(Object transformation records)
········

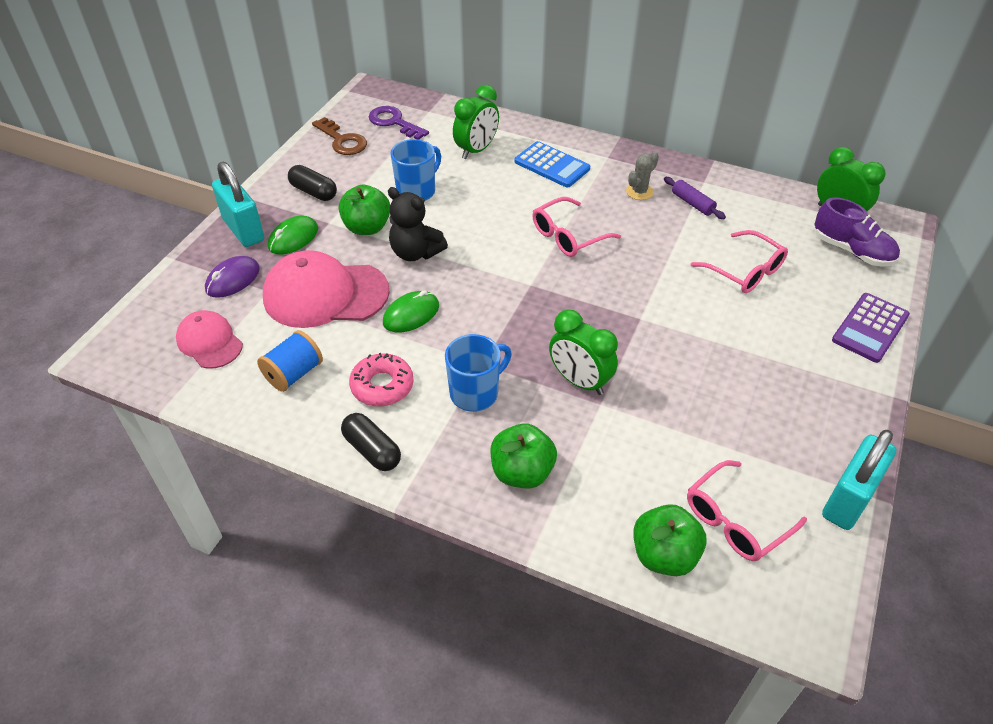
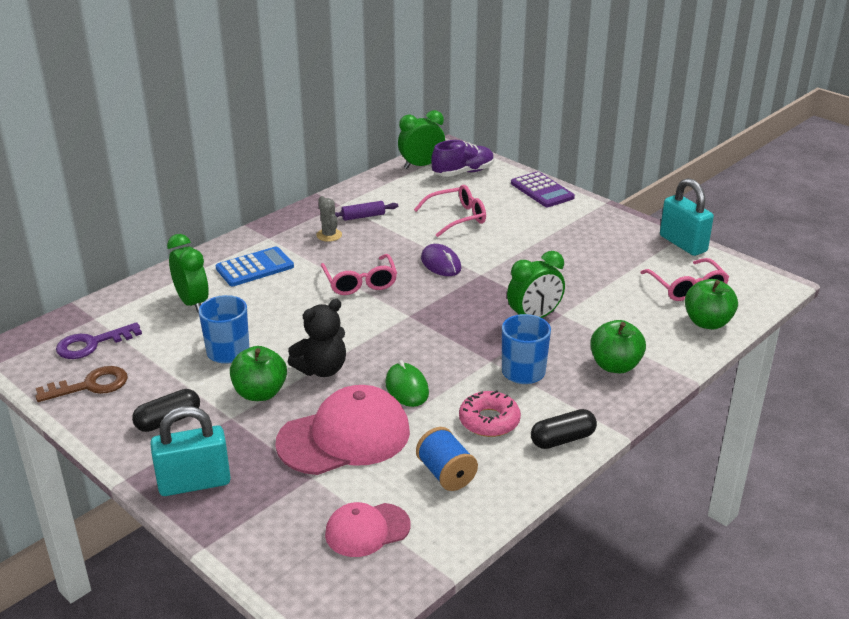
camera: 70 degrees left, 15 degrees down
(233, 279) = (276, 501): purple mouse -> purple mouse (441, 263)
(293, 238) = (238, 447): green mouse -> none
(325, 294) = (344, 437): pink cap -> pink cap turned 135 degrees counterclockwise

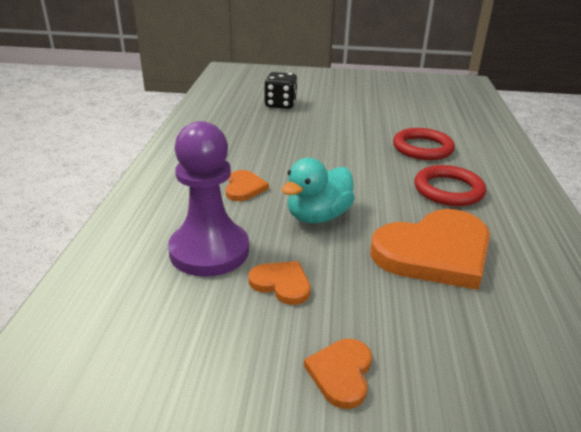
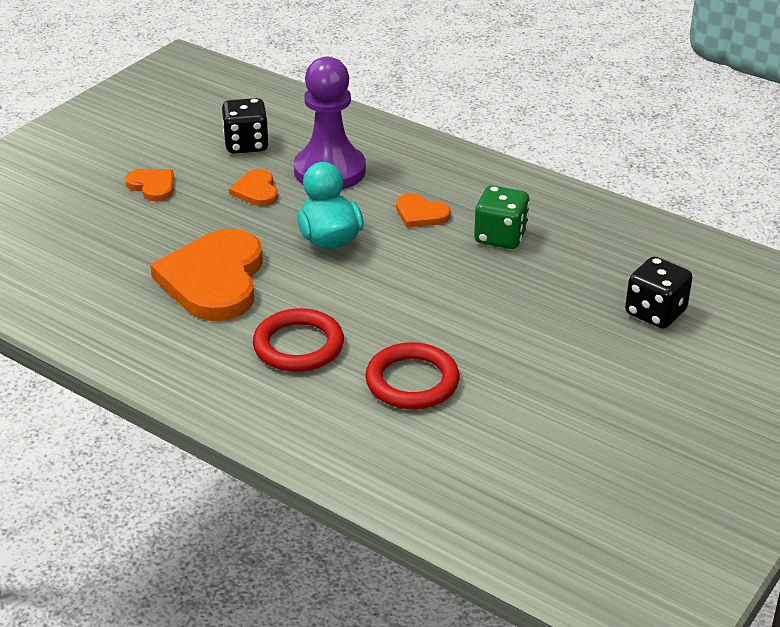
camera: 120 degrees right, 5 degrees up
(190, 332) = (246, 144): none -> black dice
(247, 154) = (500, 237): none -> green dice
(281, 284) = (256, 191): orange heart -> orange heart turned 105 degrees clockwise

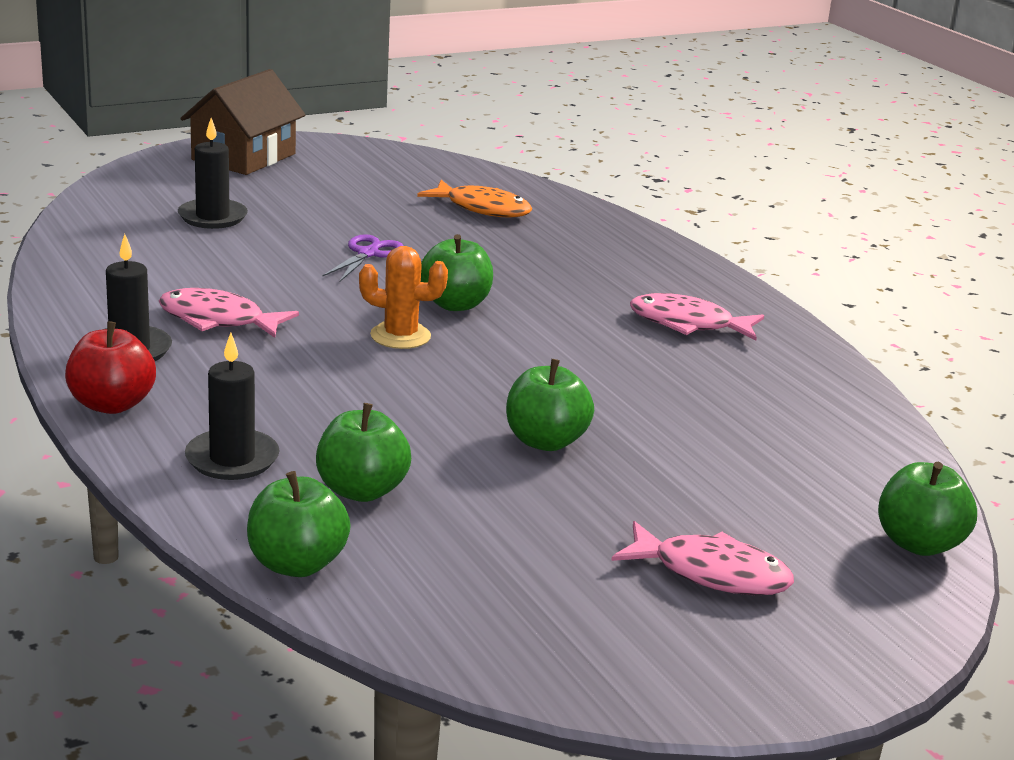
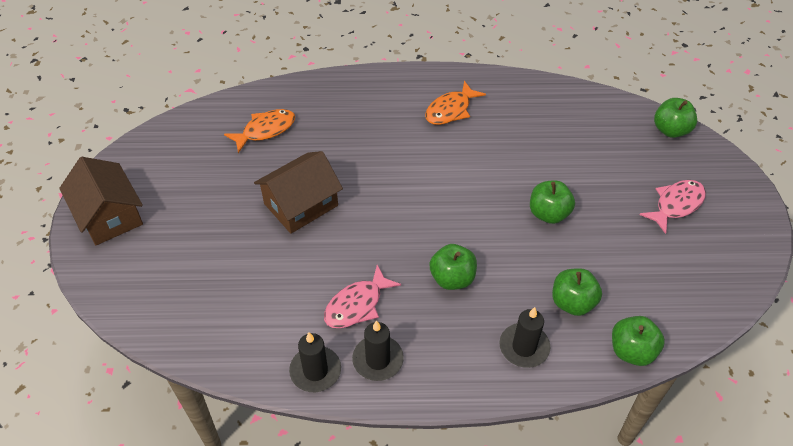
camera: 60 degrees left, 25 degrees up
(112, 404) = (443, 386): red apple -> none
(212, 217) = (203, 263): black candle -> black candle (315, 371)
(368, 253) = (301, 204): purple scissors -> brown house
(400, 336) = (414, 228): orange cactus -> none
(455, 304) = (386, 191): green apple -> green apple (452, 278)
(688, 324) = (450, 110): pink fish -> orange fish

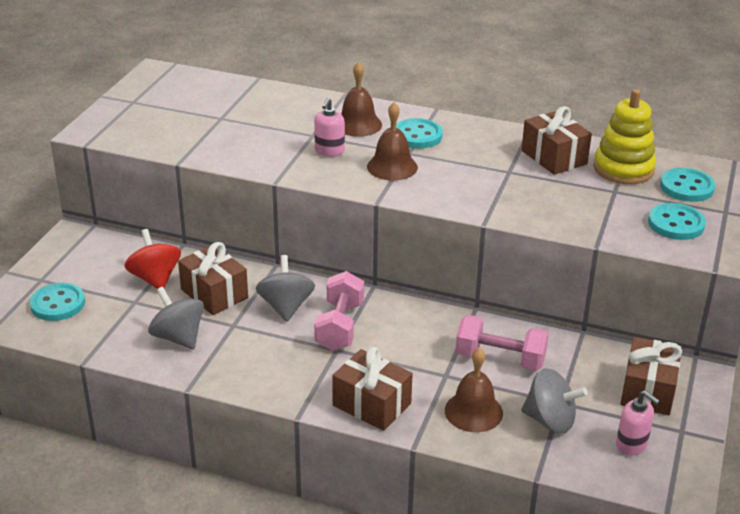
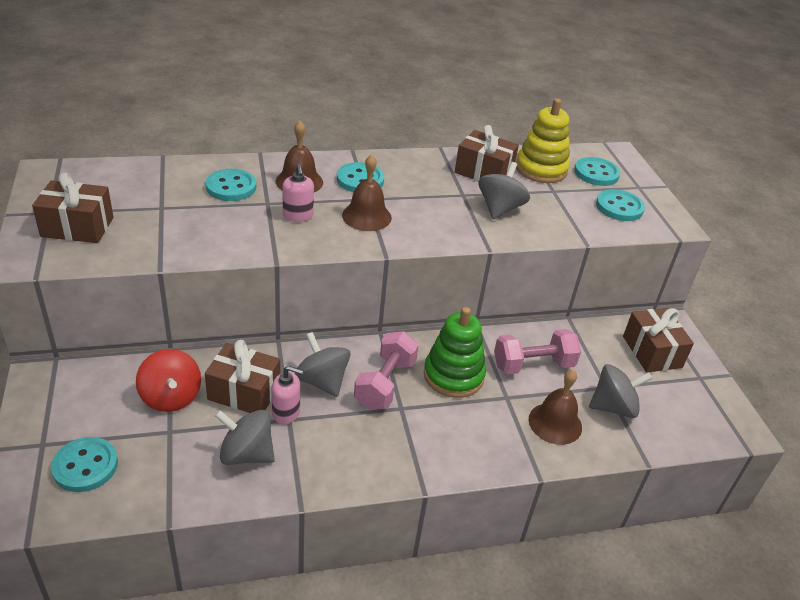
camera: 35 degrees left, 5 degrees up
(155, 278) = (171, 397): red spinning top -> red spinning top turned 150 degrees counterclockwise
(293, 115) = (231, 187): none -> turquoise button
(339, 326) = (385, 383): pink dumbbell -> pink dumbbell turned 45 degrees clockwise
(372, 404) = (474, 451): brown gift -> brown gift (77, 227)
(410, 341) = (453, 375): none -> green stacking toy
(535, 192) = (500, 209): none -> grey spinning top
(631, 445) = (681, 404): pink soap dispenser -> pink soap dispenser (286, 413)

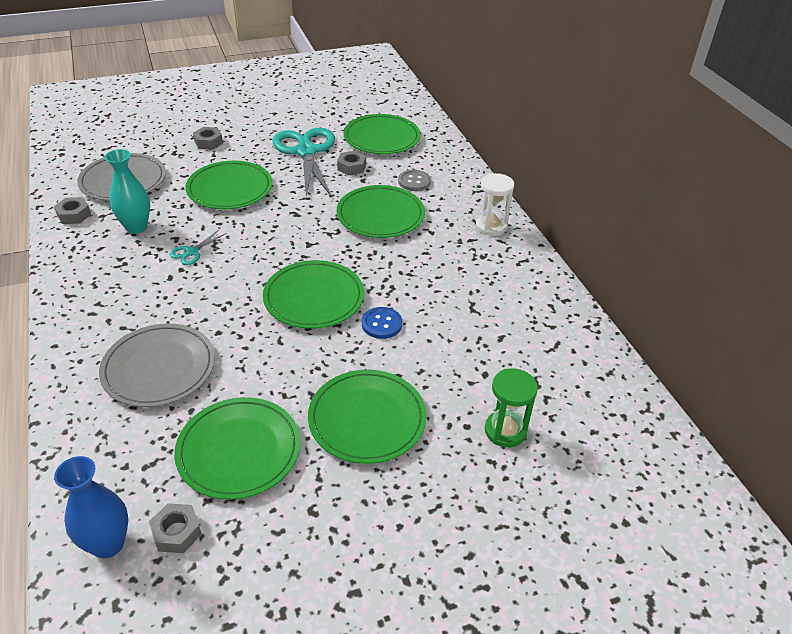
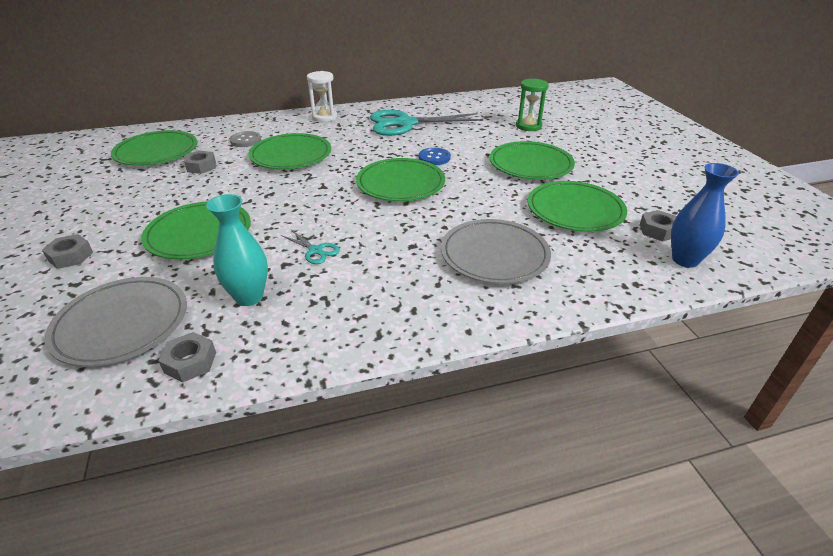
camera: 85 degrees left, 5 degrees down
(306, 152) = (152, 190): turquoise scissors -> turquoise scissors (406, 124)

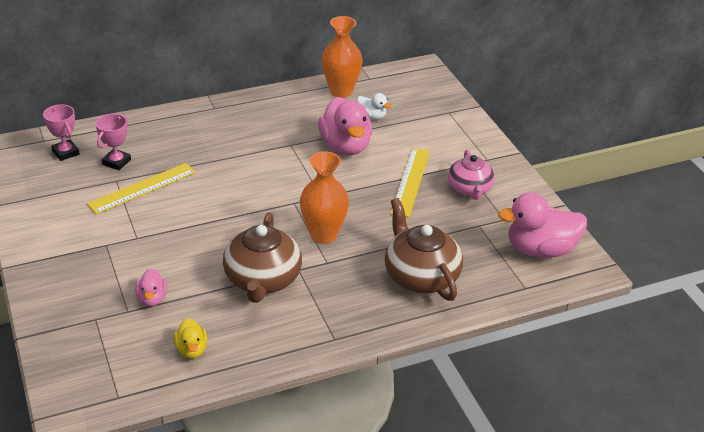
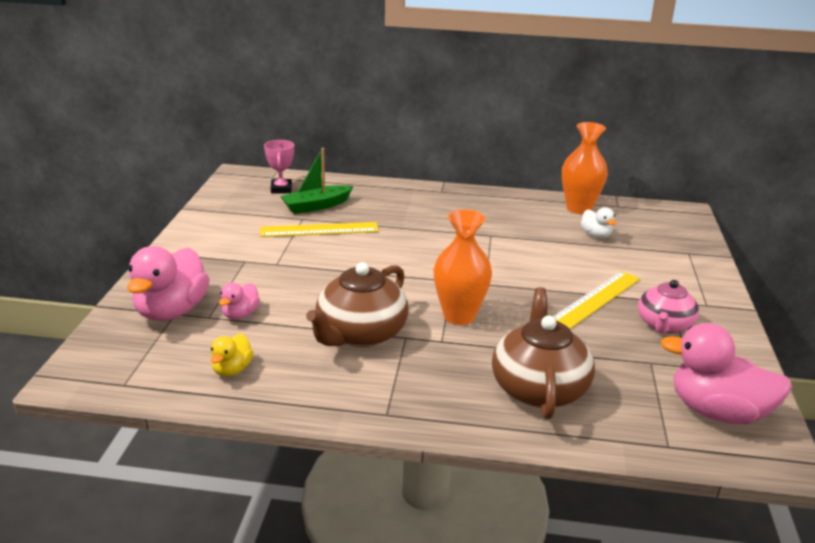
camera: 30 degrees right, 10 degrees down
(116, 162) = (316, 206): pink trophy -> green boat
(345, 146) = (547, 251): pink duck -> pink duck (171, 311)

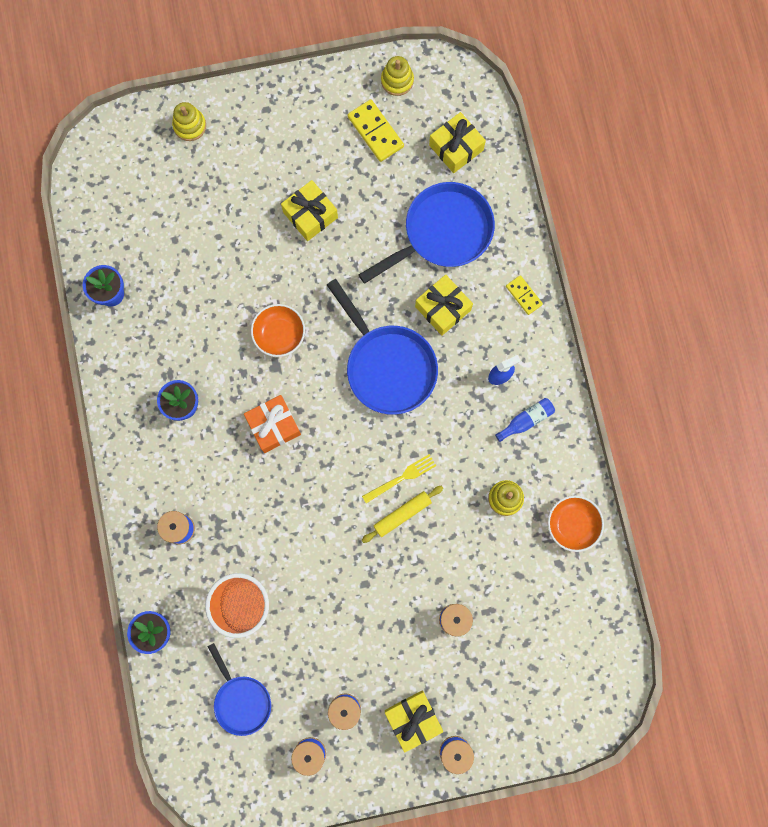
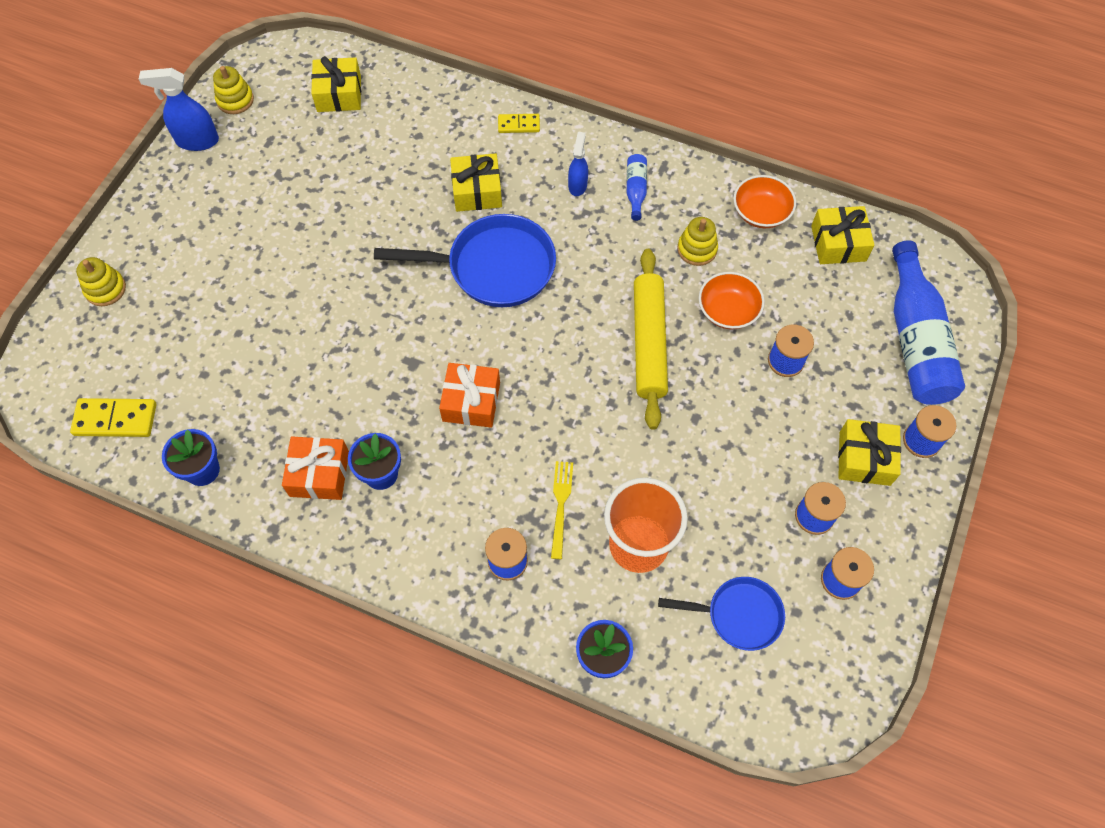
camera: 55 degrees left, 15 degrees down
(157, 367) = (319, 474): none -> orange gift
(279, 334) = (384, 339): orange bowl -> orange bowl (728, 310)
(310, 215) = (292, 242): yellow gift -> yellow gift (838, 243)
(344, 84) = (197, 141): none -> blue spray bottle
(375, 132) = (265, 144): yellow domino -> yellow domino (115, 419)
(402, 477) = (612, 321): yellow fork -> yellow fork (560, 504)
(402, 514) = (649, 343): yellow rolling pin -> yellow rolling pin, size x1.75
(443, 233) = (407, 149): blue pan -> none
(538, 703) = (915, 340): none -> blue bottle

········

**WHAT THIS TASK INVOLVES**
Reproduce the data exactly, please, and omit its pictures.

**ANSWER BOX**
camera: 70 degrees left, 15 degrees down
(233, 279) = (276, 501): purple mouse -> purple mouse (441, 263)
(293, 238) = (238, 447): green mouse -> none
(325, 294) = (344, 437): pink cap -> pink cap turned 135 degrees counterclockwise

camera: 120 degrees right, 5 degrees up
(190, 332) = (246, 144): none -> black dice
(247, 154) = (500, 237): none -> green dice
(281, 284) = (256, 191): orange heart -> orange heart turned 105 degrees clockwise

camera: 60 degrees left, 25 degrees up
(112, 404) = (443, 386): red apple -> none
(212, 217) = (203, 263): black candle -> black candle (315, 371)
(368, 253) = (301, 204): purple scissors -> brown house
(400, 336) = (414, 228): orange cactus -> none
(455, 304) = (386, 191): green apple -> green apple (452, 278)
(688, 324) = (450, 110): pink fish -> orange fish

camera: 35 degrees left, 5 degrees up
(155, 278) = (171, 397): red spinning top -> red spinning top turned 150 degrees counterclockwise
(293, 115) = (231, 187): none -> turquoise button
(339, 326) = (385, 383): pink dumbbell -> pink dumbbell turned 45 degrees clockwise
(372, 404) = (474, 451): brown gift -> brown gift (77, 227)
(410, 341) = (453, 375): none -> green stacking toy
(535, 192) = (500, 209): none -> grey spinning top
(631, 445) = (681, 404): pink soap dispenser -> pink soap dispenser (286, 413)

camera: 85 degrees left, 5 degrees down
(306, 152) = (152, 190): turquoise scissors -> turquoise scissors (406, 124)

camera: 30 degrees right, 10 degrees down
(116, 162) = (316, 206): pink trophy -> green boat
(345, 146) = (547, 251): pink duck -> pink duck (171, 311)

camera: 55 degrees left, 15 degrees down
(157, 367) = (319, 474): none -> orange gift
(279, 334) = (384, 339): orange bowl -> orange bowl (728, 310)
(310, 215) = (292, 242): yellow gift -> yellow gift (838, 243)
(344, 84) = (197, 141): none -> blue spray bottle
(375, 132) = (265, 144): yellow domino -> yellow domino (115, 419)
(402, 477) = (612, 321): yellow fork -> yellow fork (560, 504)
(402, 514) = (649, 343): yellow rolling pin -> yellow rolling pin, size x1.75
(443, 233) = (407, 149): blue pan -> none
(538, 703) = (915, 340): none -> blue bottle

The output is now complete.